▶ **Listed records**:
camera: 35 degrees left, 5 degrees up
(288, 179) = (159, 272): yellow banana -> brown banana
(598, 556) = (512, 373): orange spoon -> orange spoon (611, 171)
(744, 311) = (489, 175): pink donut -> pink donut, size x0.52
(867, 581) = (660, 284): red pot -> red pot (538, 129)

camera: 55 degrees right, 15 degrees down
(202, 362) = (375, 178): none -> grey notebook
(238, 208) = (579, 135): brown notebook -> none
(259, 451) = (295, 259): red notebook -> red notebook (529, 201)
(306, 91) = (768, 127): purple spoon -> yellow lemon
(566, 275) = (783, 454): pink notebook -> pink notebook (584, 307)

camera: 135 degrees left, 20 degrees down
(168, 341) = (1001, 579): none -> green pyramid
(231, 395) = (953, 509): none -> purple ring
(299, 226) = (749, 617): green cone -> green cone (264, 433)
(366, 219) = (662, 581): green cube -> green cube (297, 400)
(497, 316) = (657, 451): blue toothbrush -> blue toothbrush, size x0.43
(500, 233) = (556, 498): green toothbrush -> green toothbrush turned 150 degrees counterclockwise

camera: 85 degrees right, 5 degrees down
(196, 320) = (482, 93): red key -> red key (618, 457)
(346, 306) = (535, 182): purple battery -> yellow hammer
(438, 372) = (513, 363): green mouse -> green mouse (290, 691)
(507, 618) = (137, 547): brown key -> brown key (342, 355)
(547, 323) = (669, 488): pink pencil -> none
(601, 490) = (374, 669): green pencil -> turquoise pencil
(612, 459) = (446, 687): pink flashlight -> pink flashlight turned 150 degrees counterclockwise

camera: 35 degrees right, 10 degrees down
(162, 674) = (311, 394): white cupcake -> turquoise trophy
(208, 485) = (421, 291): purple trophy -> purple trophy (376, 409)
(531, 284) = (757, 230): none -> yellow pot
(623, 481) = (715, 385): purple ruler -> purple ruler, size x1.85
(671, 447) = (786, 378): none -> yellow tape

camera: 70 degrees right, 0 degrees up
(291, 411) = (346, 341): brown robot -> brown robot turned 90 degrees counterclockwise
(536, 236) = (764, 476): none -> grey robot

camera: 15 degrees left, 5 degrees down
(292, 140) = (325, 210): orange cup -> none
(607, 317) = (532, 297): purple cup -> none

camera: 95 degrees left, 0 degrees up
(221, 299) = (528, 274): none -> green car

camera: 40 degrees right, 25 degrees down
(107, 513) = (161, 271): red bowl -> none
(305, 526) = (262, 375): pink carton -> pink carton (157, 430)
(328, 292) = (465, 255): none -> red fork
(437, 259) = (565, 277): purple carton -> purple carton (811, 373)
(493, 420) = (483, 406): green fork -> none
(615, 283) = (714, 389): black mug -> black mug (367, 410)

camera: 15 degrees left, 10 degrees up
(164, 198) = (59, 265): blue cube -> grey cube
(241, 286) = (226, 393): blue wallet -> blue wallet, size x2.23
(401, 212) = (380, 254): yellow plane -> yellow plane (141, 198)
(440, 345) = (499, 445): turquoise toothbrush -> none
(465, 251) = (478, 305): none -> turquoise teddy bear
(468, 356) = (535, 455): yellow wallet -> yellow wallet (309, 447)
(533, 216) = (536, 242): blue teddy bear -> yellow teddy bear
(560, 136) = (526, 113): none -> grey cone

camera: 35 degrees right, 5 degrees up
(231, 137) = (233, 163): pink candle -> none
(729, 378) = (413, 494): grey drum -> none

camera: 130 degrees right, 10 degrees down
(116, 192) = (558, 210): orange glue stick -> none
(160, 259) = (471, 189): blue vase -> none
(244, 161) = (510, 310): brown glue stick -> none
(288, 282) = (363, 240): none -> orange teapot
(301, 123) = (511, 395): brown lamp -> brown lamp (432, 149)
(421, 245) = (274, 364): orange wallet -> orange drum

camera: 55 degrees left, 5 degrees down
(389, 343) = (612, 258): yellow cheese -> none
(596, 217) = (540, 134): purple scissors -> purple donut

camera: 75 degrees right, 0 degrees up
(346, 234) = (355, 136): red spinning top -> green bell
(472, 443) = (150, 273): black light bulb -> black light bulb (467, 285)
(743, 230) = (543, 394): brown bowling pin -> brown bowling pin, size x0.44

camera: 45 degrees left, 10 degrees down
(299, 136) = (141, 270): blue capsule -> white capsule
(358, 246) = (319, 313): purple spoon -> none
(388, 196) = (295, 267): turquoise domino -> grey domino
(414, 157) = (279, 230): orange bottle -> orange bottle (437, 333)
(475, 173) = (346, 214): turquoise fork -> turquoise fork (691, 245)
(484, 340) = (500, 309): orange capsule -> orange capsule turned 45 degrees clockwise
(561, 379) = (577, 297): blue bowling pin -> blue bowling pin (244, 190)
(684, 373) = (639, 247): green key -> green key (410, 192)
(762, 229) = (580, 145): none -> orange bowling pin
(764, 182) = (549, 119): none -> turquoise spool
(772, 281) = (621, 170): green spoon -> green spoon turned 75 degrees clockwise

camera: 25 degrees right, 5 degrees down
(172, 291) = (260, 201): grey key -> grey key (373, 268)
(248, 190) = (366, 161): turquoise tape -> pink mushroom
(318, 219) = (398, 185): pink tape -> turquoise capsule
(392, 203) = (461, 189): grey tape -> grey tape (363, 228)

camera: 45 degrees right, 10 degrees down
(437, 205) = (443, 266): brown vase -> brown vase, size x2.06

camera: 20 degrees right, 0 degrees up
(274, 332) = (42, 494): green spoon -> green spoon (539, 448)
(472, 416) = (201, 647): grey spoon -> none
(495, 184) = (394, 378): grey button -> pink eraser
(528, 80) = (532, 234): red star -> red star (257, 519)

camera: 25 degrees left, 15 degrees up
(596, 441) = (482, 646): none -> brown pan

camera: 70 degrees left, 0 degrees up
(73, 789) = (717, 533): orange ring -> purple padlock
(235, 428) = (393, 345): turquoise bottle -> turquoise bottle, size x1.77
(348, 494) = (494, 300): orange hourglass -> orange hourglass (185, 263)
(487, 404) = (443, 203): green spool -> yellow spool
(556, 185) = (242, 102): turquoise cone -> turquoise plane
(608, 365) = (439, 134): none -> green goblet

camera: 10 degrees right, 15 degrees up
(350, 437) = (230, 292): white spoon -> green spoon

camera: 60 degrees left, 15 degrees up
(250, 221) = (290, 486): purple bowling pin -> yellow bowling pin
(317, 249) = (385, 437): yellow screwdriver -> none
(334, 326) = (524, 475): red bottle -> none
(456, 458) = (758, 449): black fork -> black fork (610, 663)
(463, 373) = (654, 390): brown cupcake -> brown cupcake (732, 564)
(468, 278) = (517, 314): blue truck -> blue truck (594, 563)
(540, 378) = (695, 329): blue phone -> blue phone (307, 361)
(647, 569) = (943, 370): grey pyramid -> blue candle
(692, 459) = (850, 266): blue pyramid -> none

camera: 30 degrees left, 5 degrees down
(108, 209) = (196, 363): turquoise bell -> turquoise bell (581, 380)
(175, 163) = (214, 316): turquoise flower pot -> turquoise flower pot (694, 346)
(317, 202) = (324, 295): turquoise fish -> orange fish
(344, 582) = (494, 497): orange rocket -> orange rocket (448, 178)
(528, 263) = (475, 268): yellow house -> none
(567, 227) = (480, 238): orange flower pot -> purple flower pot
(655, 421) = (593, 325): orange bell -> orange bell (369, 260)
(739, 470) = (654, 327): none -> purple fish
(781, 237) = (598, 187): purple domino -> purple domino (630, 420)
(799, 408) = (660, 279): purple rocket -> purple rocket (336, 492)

▶ **Exercise brief**: What is asked for is an exact copy of the lines above from the one containing "(221, 299) = (528, 274): none -> green car" through the one containing "(244, 161) = (510, 310): brown", and only those.

▶ **Result**:
(221, 299) = (528, 274): none -> green car

camera: 40 degrees right, 25 degrees down
(107, 513) = (161, 271): red bowl -> none
(305, 526) = (262, 375): pink carton -> pink carton (157, 430)
(328, 292) = (465, 255): none -> red fork
(437, 259) = (565, 277): purple carton -> purple carton (811, 373)
(493, 420) = (483, 406): green fork -> none
(615, 283) = (714, 389): black mug -> black mug (367, 410)

camera: 15 degrees left, 10 degrees up
(164, 198) = (59, 265): blue cube -> grey cube
(241, 286) = (226, 393): blue wallet -> blue wallet, size x2.23
(401, 212) = (380, 254): yellow plane -> yellow plane (141, 198)
(440, 345) = (499, 445): turquoise toothbrush -> none
(465, 251) = (478, 305): none -> turquoise teddy bear
(468, 356) = (535, 455): yellow wallet -> yellow wallet (309, 447)
(533, 216) = (536, 242): blue teddy bear -> yellow teddy bear
(560, 136) = (526, 113): none -> grey cone

camera: 35 degrees right, 5 degrees up
(231, 137) = (233, 163): pink candle -> none
(729, 378) = (413, 494): grey drum -> none

camera: 130 degrees right, 10 degrees down
(116, 192) = (558, 210): orange glue stick -> none
(160, 259) = (471, 189): blue vase -> none
(244, 161) = (510, 310): brown glue stick -> none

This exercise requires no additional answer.